# The records
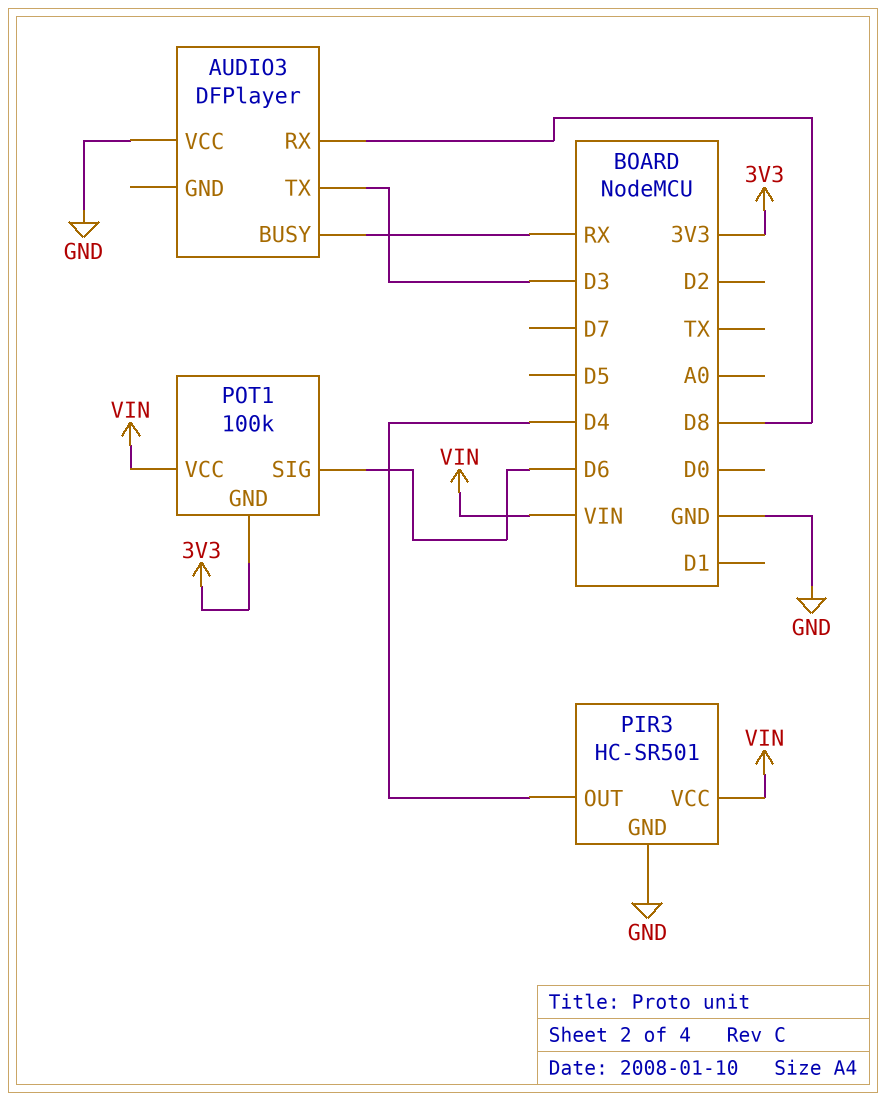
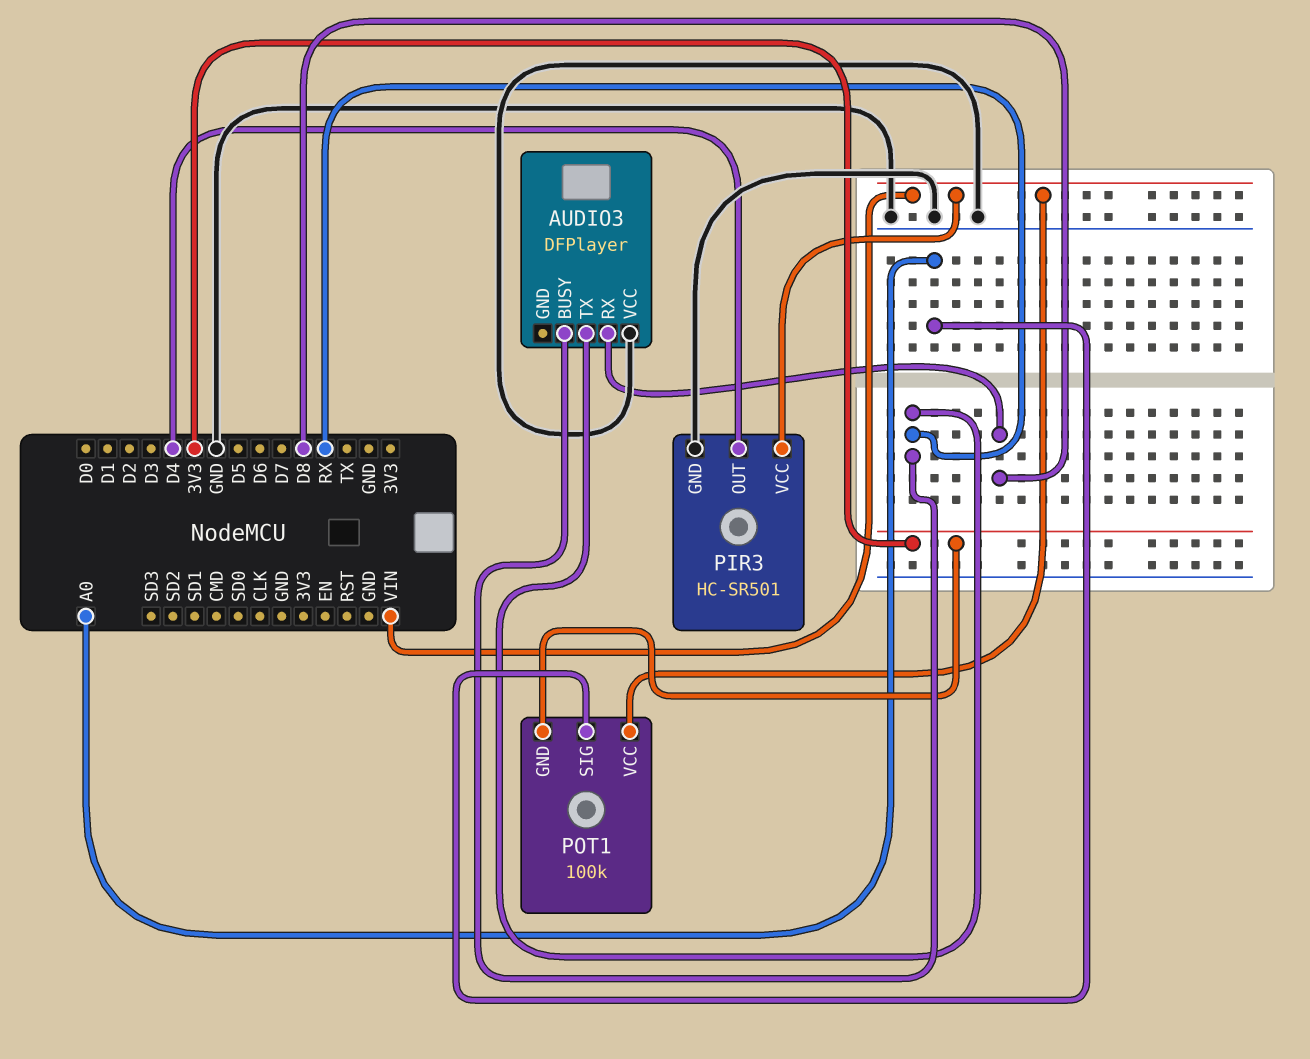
AUDIO3 pin TX: D3 -> RX
POT1 pin SIG: D6 -> A0

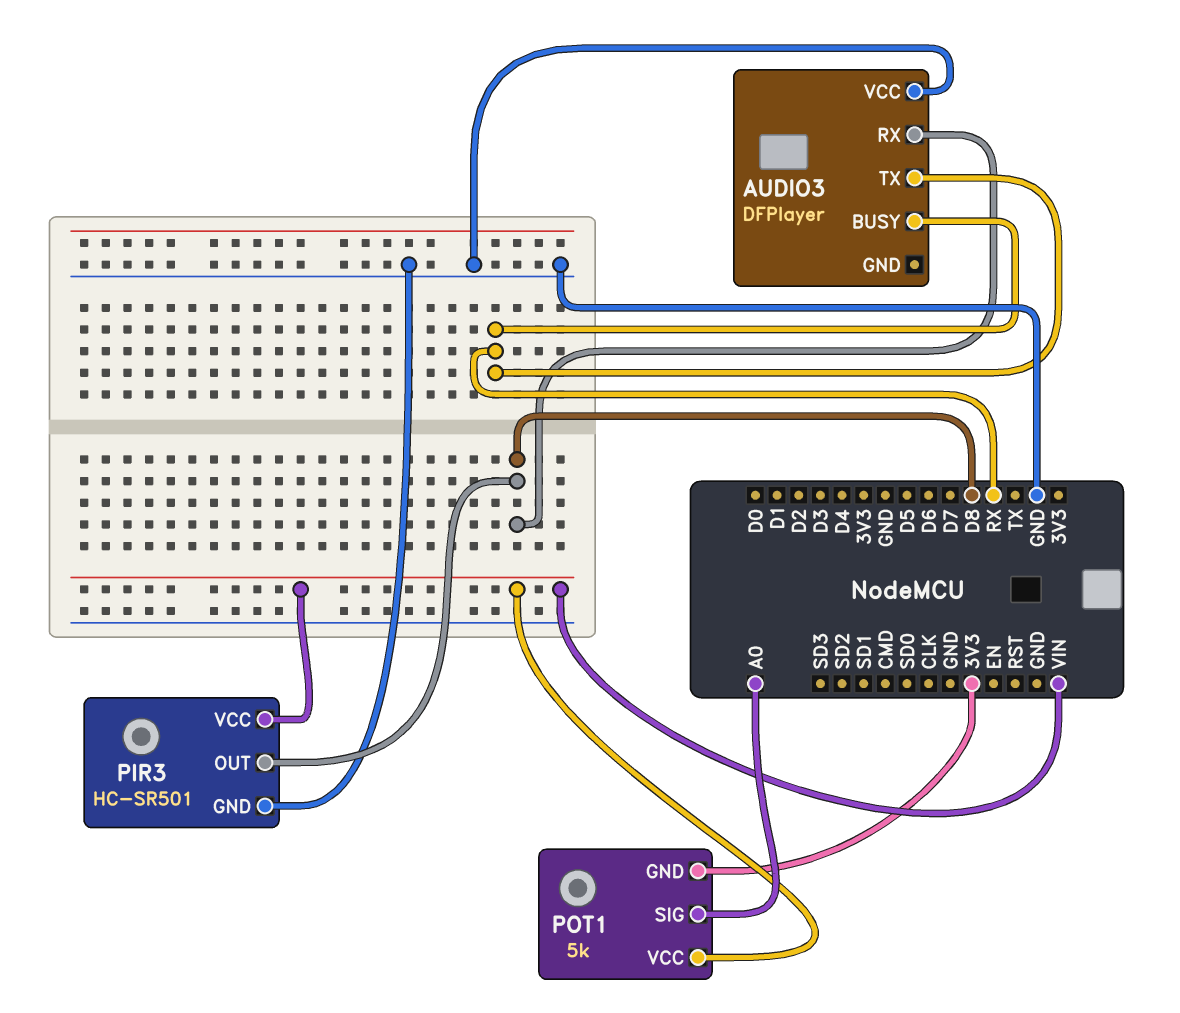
PIR3 pin OUT: D4 -> D8
POT1: 100k -> 5k

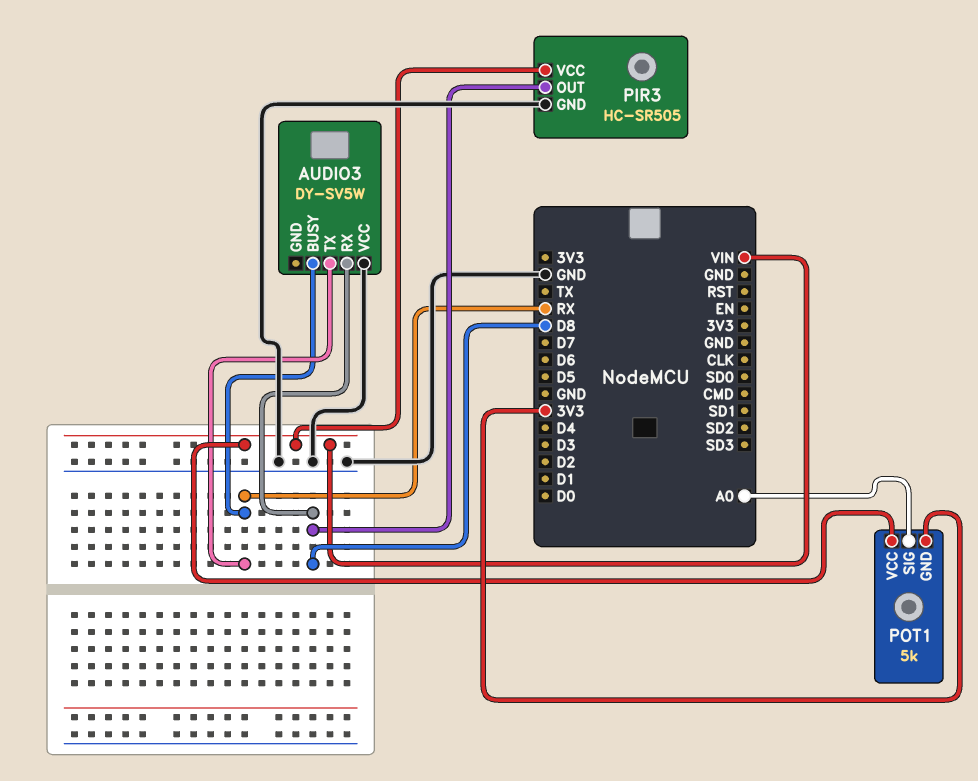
AUDIO3: DFPlayer -> DY-SV5W
PIR3: HC-SR501 -> HC-SR505

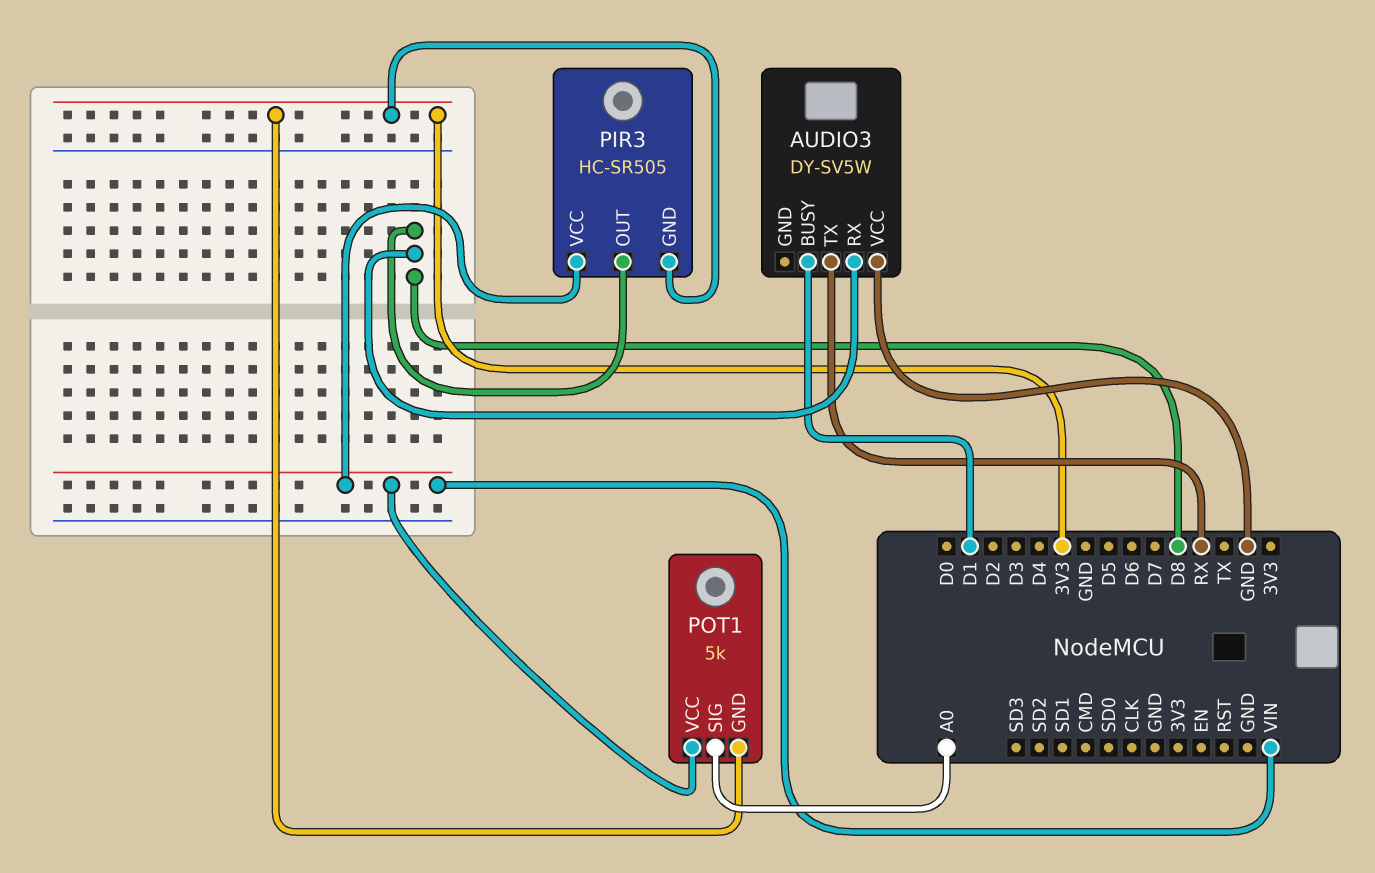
AUDIO3 pin BUSY: RX -> D1
PIR3 pin GND: GND -> 3V3

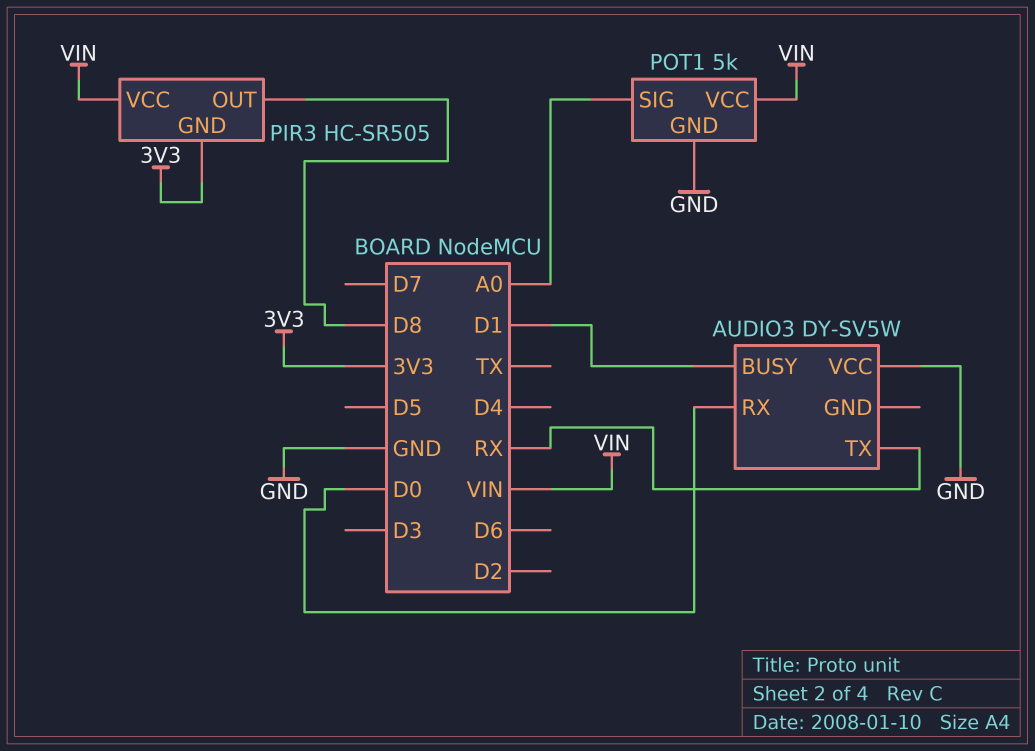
AUDIO3 pin RX: D8 -> D0
POT1 pin GND: 3V3 -> GND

# Task directions
Print the records above verbatim, pictures excluded.

# Exercise result
AUDIO3 pin TX: D3 -> RX
POT1 pin SIG: D6 -> A0

PIR3 pin OUT: D4 -> D8
POT1: 100k -> 5k

AUDIO3: DFPlayer -> DY-SV5W
PIR3: HC-SR501 -> HC-SR505

AUDIO3 pin BUSY: RX -> D1
PIR3 pin GND: GND -> 3V3

AUDIO3 pin RX: D8 -> D0
POT1 pin GND: 3V3 -> GND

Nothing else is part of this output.